_About this task_
Print out the full material below, exact in every line, with no images included.
(Supplied material Opens)
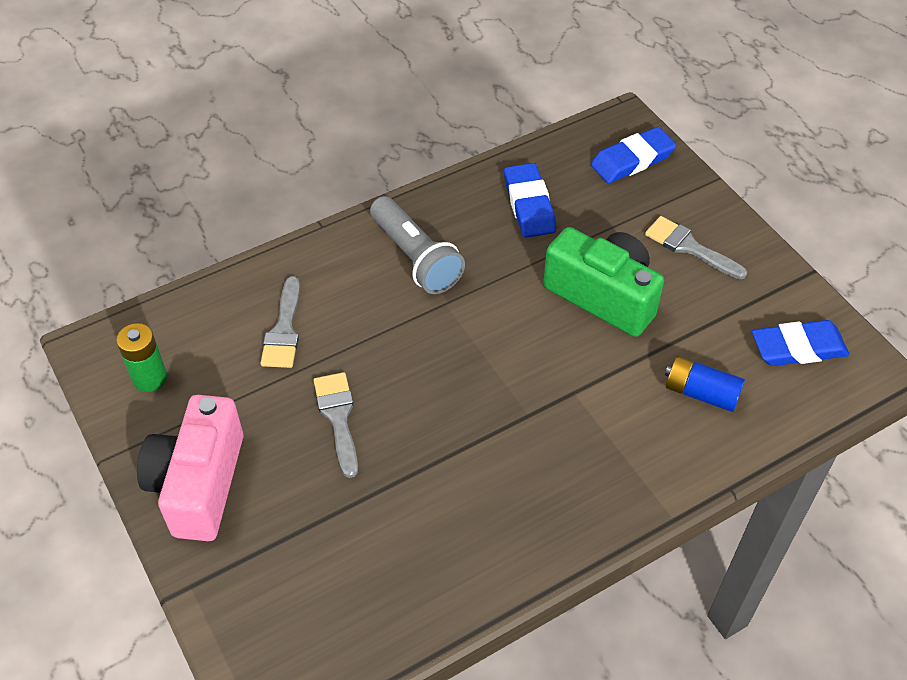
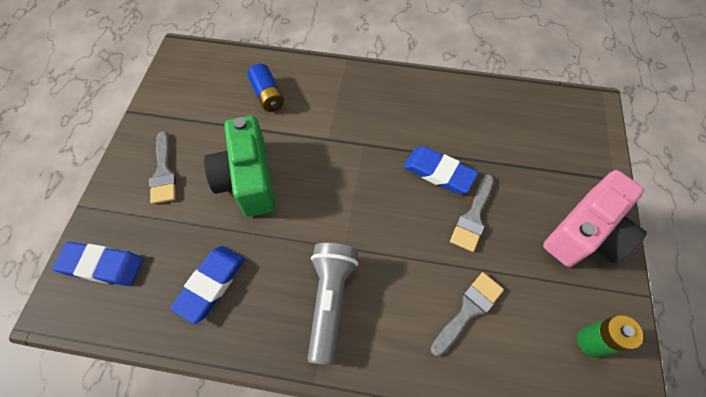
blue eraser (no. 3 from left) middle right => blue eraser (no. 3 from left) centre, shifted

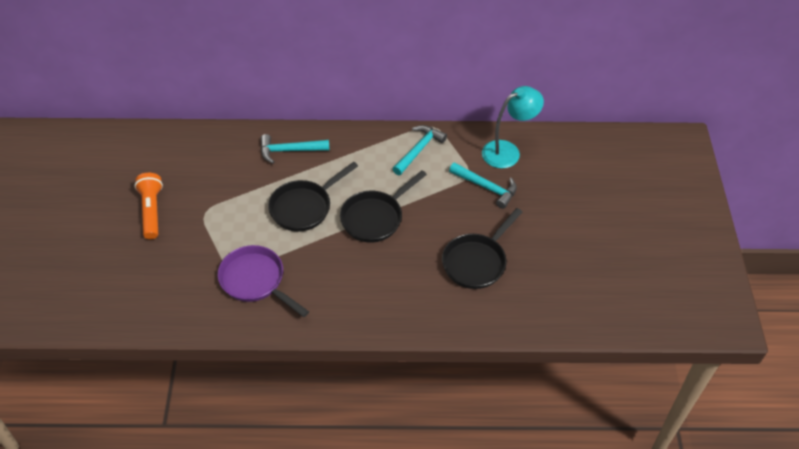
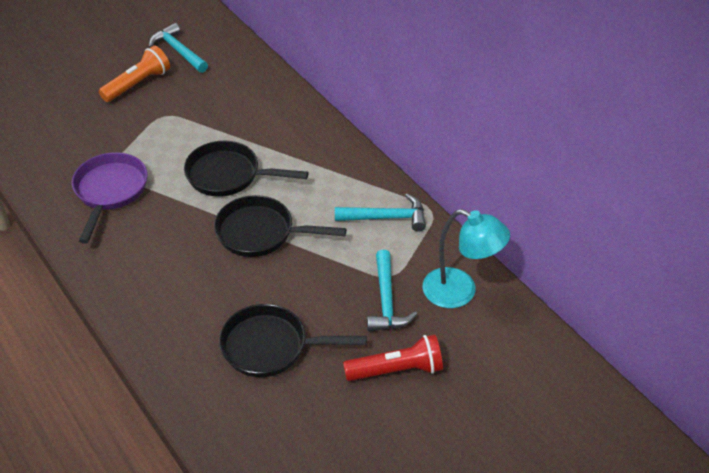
turquoise hammer (no. 1 from left) top centre => turquoise hammer (no. 1 from left) top left, shifted
nothing => red flashlight bottom centre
(Supplied material Closes)
_Worked solution_
blue eraser (no. 3 from left) middle right => blue eraser (no. 3 from left) centre, shifted

turquoise hammer (no. 1 from left) top centre => turquoise hammer (no. 1 from left) top left, shifted
nothing => red flashlight bottom centre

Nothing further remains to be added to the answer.